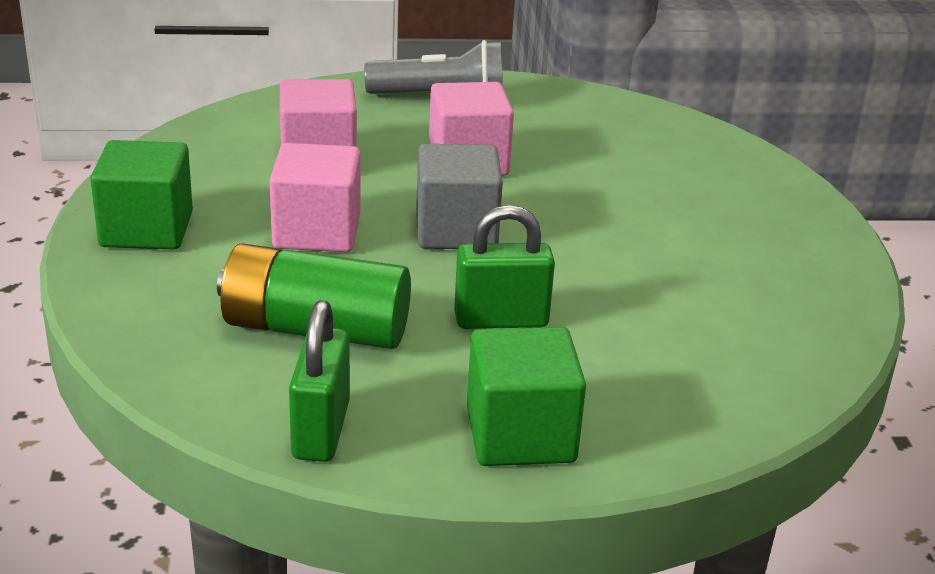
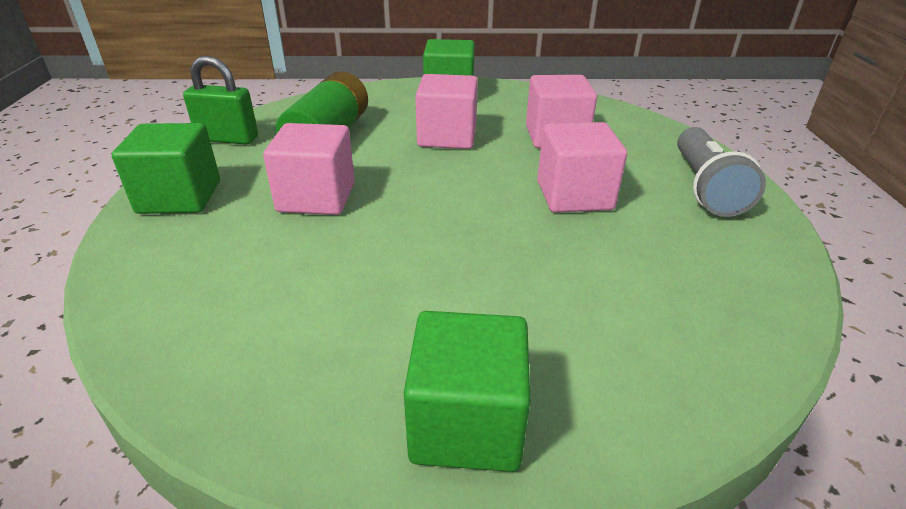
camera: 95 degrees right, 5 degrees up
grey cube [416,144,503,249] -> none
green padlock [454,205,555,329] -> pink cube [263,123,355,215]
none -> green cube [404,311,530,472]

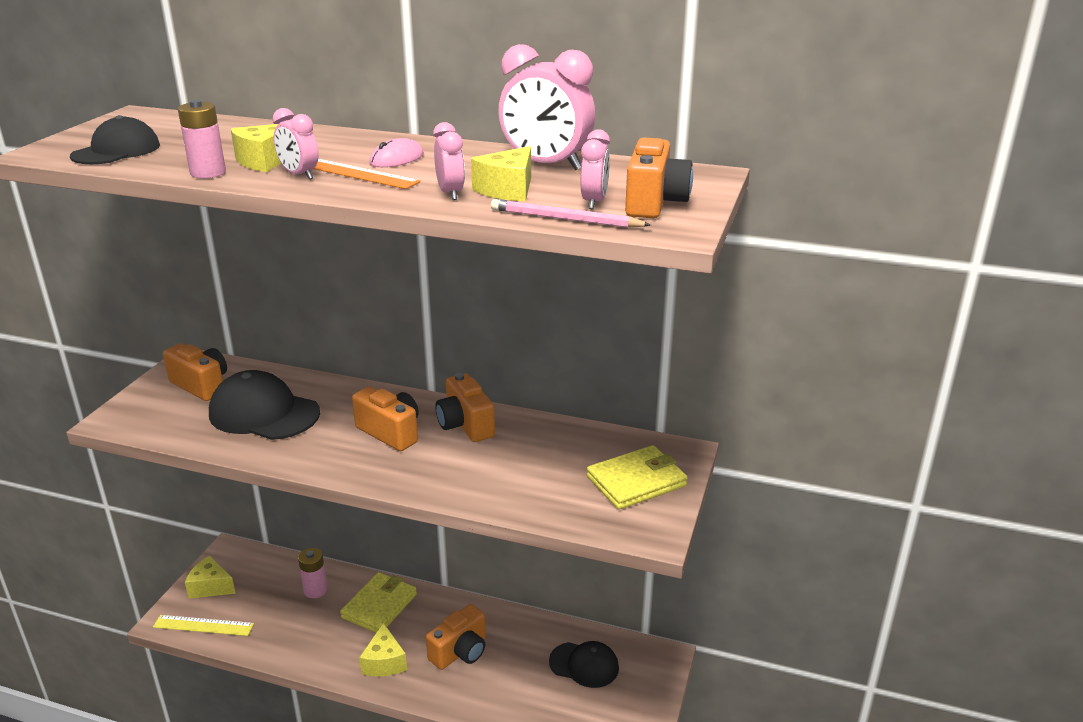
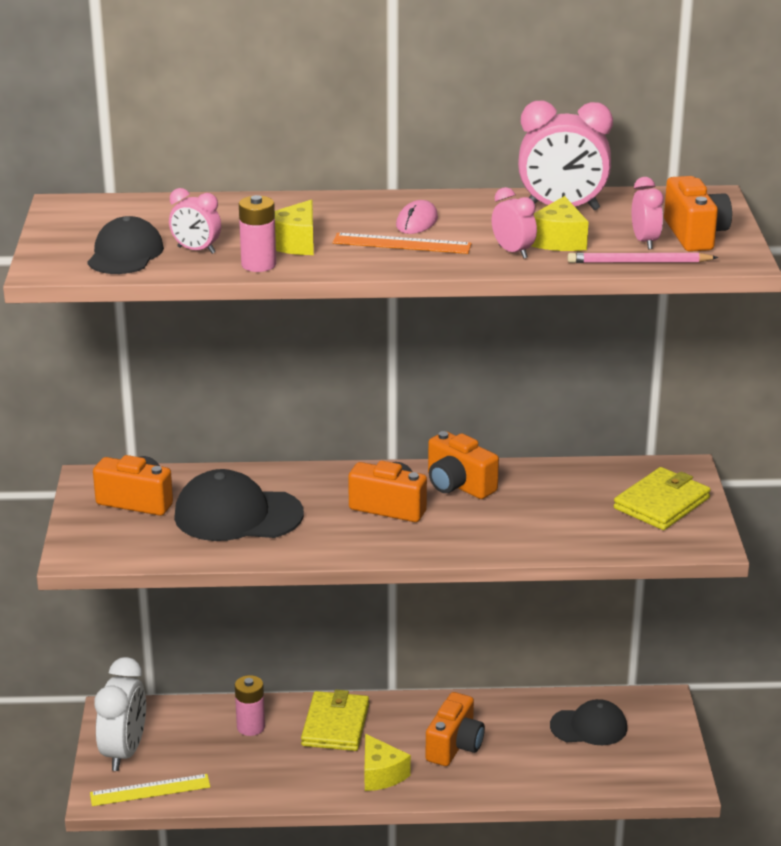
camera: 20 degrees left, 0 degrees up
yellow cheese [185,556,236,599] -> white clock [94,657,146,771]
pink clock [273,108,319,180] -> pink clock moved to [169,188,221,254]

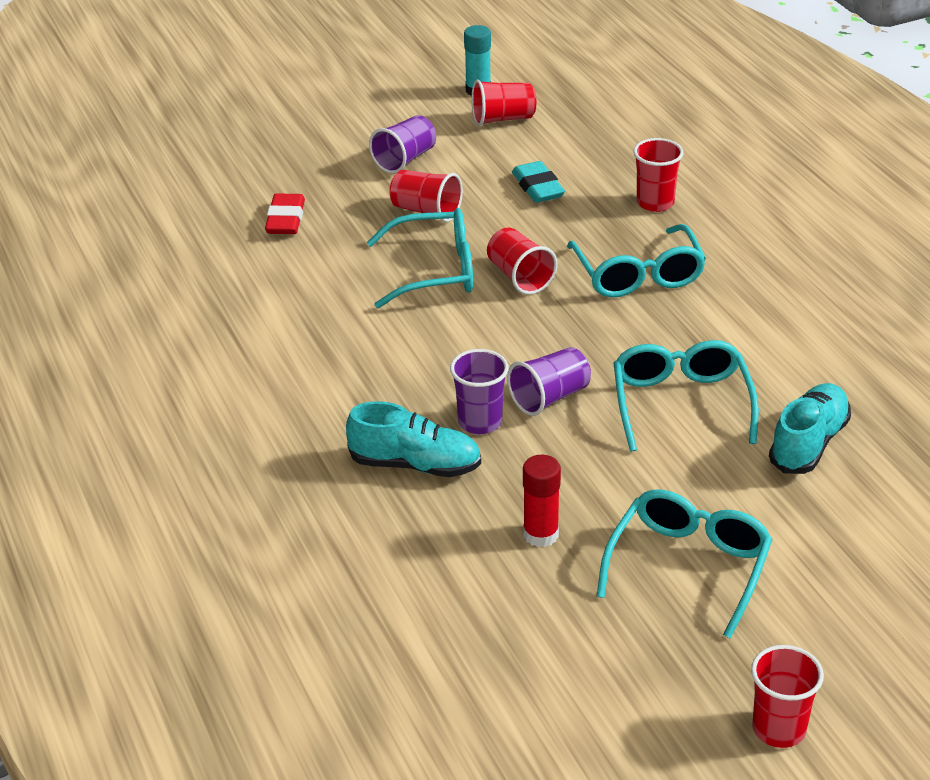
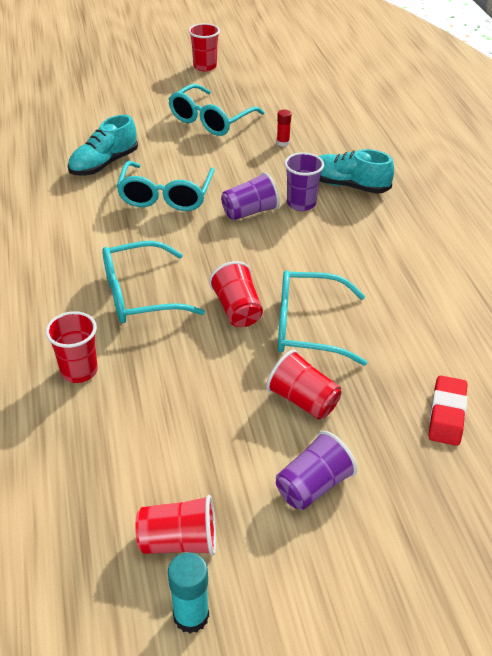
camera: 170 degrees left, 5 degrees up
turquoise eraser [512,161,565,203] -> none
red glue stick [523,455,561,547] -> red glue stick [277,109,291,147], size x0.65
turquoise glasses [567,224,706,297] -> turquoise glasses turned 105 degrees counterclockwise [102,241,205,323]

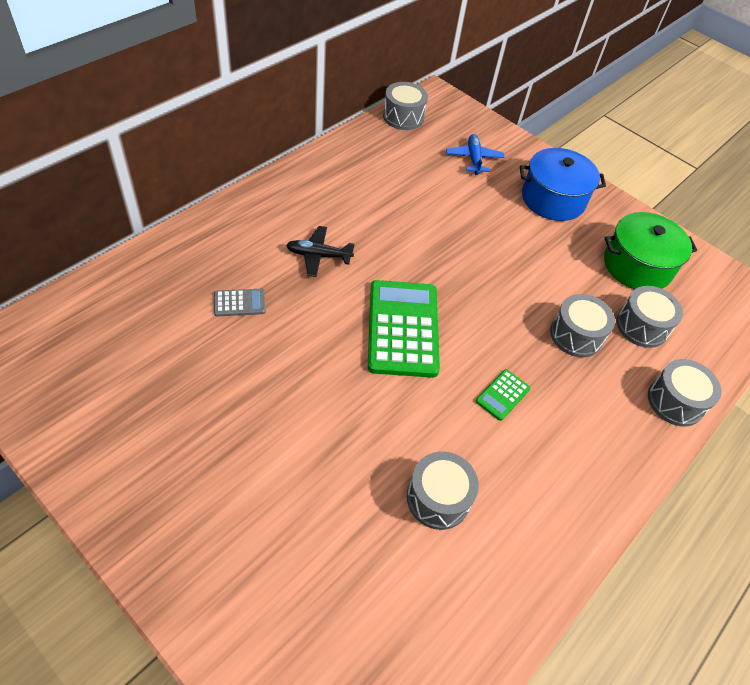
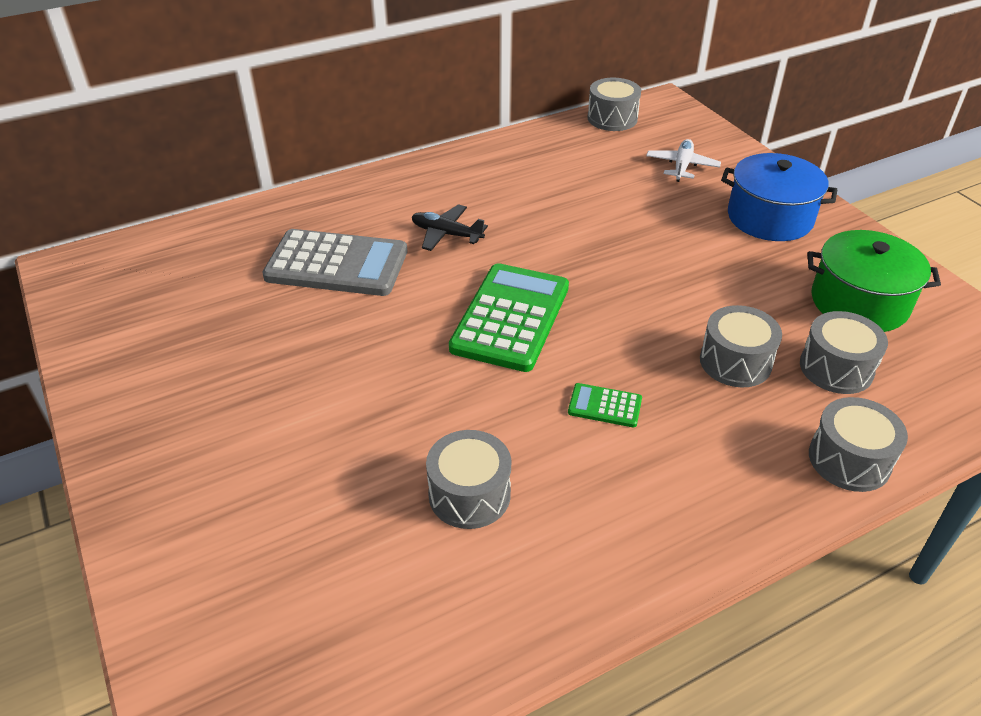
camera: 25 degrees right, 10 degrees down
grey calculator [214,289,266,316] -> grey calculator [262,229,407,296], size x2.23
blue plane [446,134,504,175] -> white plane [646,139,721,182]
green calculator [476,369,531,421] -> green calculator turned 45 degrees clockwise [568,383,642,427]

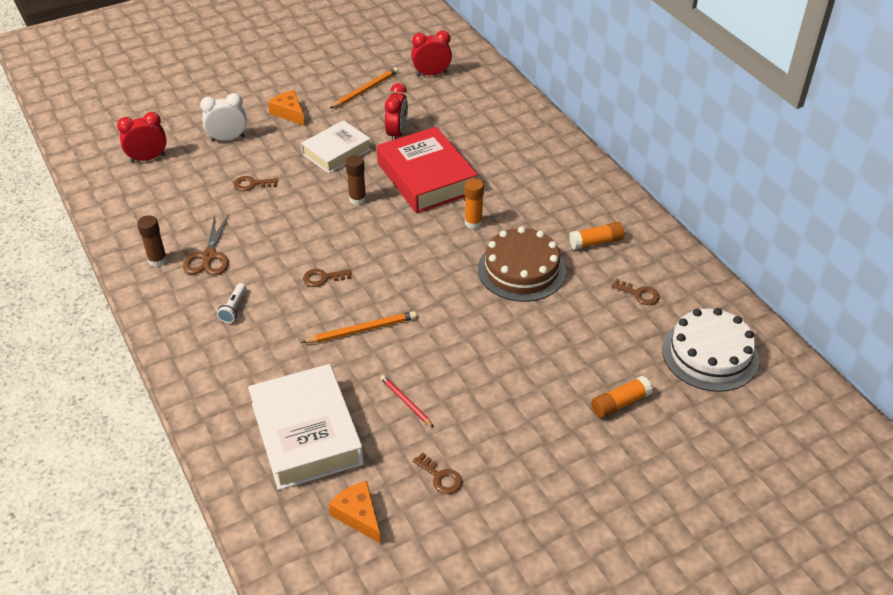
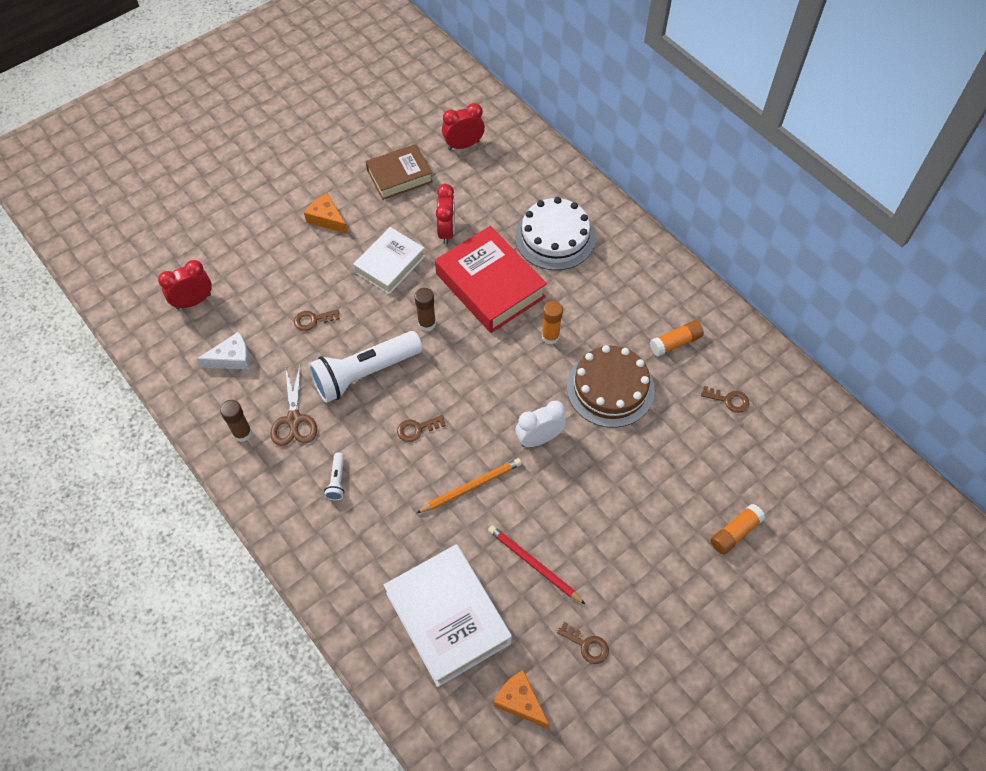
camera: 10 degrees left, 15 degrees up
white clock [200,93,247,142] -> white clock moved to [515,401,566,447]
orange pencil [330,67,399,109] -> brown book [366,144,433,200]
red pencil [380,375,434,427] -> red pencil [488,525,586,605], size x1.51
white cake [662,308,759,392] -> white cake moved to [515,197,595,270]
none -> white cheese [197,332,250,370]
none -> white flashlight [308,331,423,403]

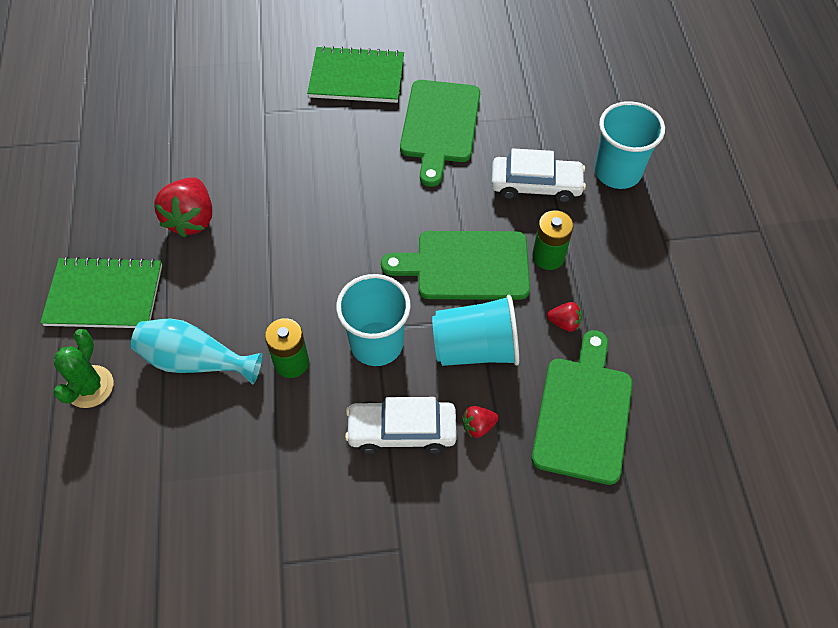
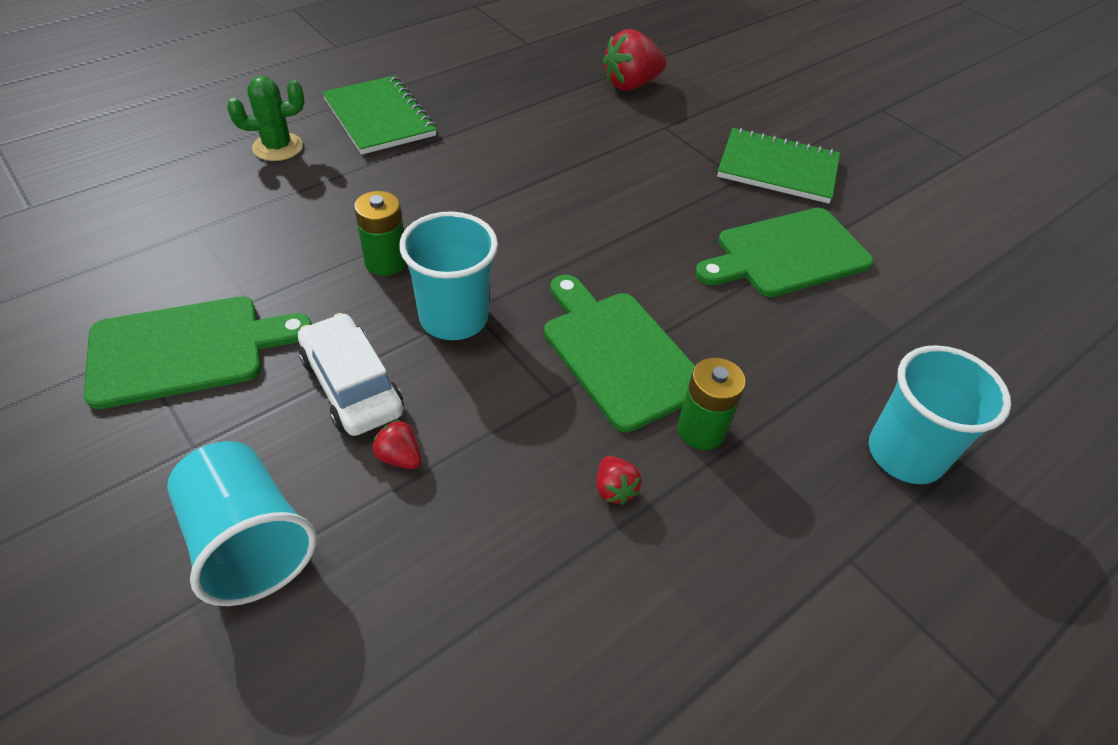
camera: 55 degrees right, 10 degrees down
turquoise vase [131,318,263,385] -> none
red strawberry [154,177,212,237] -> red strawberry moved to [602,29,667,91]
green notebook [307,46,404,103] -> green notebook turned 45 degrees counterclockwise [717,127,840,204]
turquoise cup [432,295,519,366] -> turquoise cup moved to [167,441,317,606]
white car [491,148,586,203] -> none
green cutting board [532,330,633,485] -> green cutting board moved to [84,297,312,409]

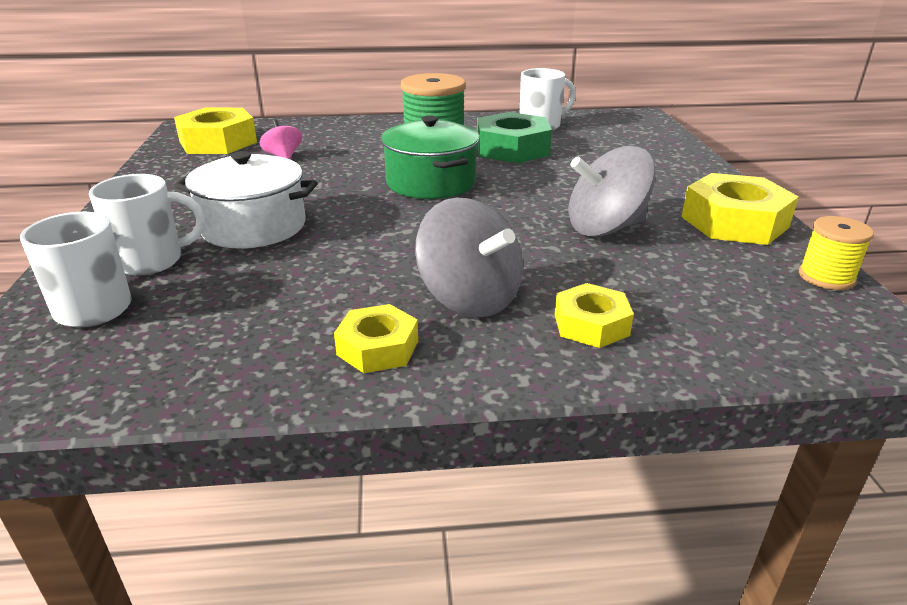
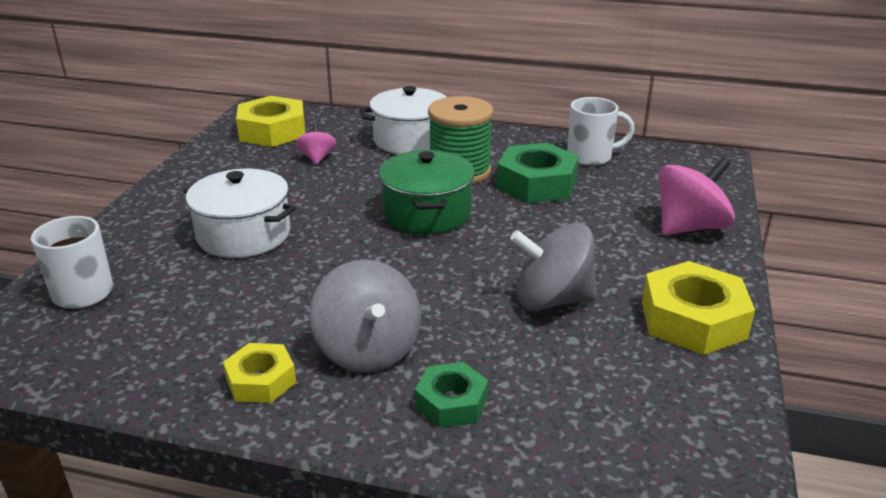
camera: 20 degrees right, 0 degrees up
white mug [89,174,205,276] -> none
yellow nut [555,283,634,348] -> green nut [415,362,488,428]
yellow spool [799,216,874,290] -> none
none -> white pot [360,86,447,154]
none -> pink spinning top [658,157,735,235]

┄┄┄┄┄┄┄┄┄┄┄┄┄┄┄┄┄┄┄┄

- WHAT TO DO:
Every line of the listing that includes the word "size" belongs in the answer.

- RESPONSE TO THE EXERCISE:
red glue stick [523,455,561,547] -> red glue stick [277,109,291,147], size x0.65
grey calculator [214,289,266,316] -> grey calculator [262,229,407,296], size x2.23
red pencil [380,375,434,427] -> red pencil [488,525,586,605], size x1.51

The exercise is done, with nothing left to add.